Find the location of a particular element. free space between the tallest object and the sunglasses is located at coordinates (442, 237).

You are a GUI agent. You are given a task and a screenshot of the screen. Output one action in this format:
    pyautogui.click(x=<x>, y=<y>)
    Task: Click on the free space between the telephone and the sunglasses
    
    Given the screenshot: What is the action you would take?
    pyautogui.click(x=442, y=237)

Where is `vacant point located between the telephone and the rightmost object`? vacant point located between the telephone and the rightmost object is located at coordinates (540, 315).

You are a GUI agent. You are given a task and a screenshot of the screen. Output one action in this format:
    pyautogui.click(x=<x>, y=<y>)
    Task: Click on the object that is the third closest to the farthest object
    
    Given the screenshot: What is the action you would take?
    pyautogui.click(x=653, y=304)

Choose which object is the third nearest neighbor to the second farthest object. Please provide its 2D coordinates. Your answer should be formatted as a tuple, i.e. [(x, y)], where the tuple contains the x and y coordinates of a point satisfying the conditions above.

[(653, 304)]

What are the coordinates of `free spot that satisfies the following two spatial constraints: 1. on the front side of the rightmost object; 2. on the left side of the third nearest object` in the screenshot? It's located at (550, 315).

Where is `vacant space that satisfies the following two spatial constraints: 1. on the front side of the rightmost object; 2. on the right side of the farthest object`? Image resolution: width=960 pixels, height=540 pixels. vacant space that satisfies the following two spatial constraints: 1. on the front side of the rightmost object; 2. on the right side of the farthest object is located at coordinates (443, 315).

→ Tu tarea
Transcribe cada línea del material en la que aparezca la cadena "side". Distingue entre mayúsculas y minúsculas.

→ Tu respuesta
What are the coordinates of `free spot that satisfies the following two spatial constraints: 1. on the front side of the rightmost object; 2. on the left side of the third nearest object` in the screenshot? It's located at (550, 315).
Where is `vacant space that satisfies the following two spatial constraints: 1. on the front side of the rightmost object; 2. on the right side of the farthest object`? Image resolution: width=960 pixels, height=540 pixels. vacant space that satisfies the following two spatial constraints: 1. on the front side of the rightmost object; 2. on the right side of the farthest object is located at coordinates (443, 315).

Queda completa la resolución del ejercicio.